--- DATA TO PROCESS ---
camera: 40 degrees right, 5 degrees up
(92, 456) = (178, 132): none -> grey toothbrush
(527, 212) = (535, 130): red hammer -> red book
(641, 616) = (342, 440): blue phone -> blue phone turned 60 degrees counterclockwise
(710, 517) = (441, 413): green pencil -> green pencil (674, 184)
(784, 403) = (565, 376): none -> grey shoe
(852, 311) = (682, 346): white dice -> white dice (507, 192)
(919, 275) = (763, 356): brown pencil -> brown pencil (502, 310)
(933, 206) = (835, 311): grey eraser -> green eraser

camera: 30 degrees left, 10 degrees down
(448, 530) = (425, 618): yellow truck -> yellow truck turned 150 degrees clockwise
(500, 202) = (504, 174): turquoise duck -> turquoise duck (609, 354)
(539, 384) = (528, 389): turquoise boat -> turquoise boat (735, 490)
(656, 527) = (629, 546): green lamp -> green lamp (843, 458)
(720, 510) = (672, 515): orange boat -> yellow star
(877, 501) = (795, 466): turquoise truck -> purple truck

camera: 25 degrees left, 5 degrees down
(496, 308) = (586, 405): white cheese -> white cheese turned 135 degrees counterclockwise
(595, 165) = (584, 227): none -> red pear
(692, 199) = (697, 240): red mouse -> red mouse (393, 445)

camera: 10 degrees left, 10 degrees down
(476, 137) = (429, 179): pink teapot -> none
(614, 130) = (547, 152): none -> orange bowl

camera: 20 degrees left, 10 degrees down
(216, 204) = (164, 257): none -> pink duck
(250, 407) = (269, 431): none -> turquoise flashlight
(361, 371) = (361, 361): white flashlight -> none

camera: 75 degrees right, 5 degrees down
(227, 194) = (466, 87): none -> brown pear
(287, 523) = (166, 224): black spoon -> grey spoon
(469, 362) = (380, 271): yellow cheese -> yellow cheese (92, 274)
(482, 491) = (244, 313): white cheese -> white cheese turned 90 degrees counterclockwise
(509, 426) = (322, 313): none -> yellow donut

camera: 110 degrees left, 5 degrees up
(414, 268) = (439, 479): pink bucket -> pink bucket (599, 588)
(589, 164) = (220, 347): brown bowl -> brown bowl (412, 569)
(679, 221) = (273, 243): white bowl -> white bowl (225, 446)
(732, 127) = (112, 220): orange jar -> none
---
* EXERCISE DIRECTIONS:
For every line of the records that includes the string "pencil", add one to a tally; the answer is that tally alone.

* RESULT OF THE TASK:
2